Exact repetition, please: start with the line where "[438, 235] |" appears and stop after the final line of the records.

● ● ● ● ● ● ●

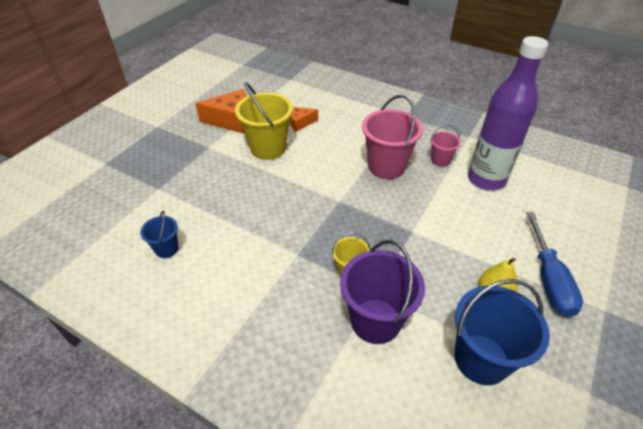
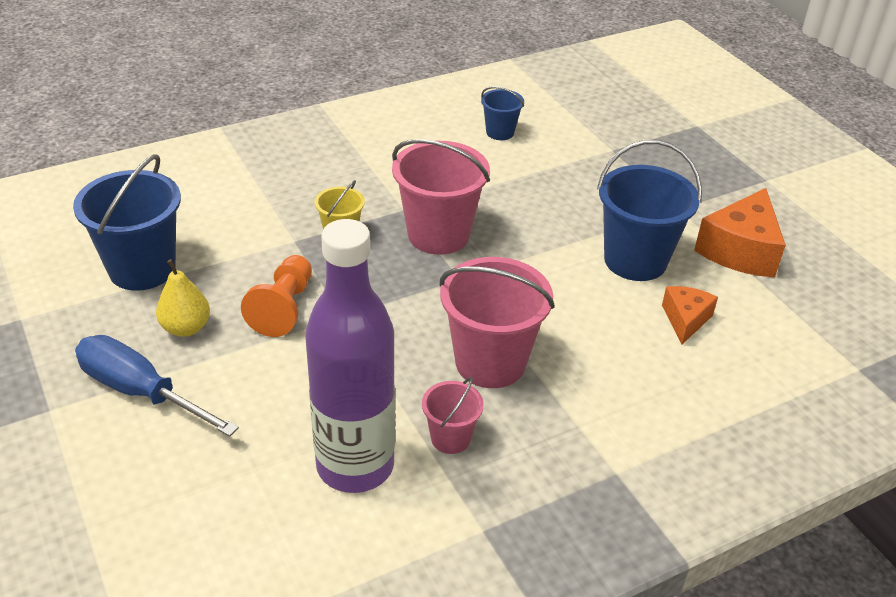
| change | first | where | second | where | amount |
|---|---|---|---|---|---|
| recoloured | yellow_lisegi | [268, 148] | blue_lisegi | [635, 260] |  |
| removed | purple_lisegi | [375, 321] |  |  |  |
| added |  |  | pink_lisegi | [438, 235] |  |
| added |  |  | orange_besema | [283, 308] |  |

● ● ● ● ● ● ●

**Your response**
| added |  |  | pink_lisegi | [438, 235] |  |
| added |  |  | orange_besema | [283, 308] |  |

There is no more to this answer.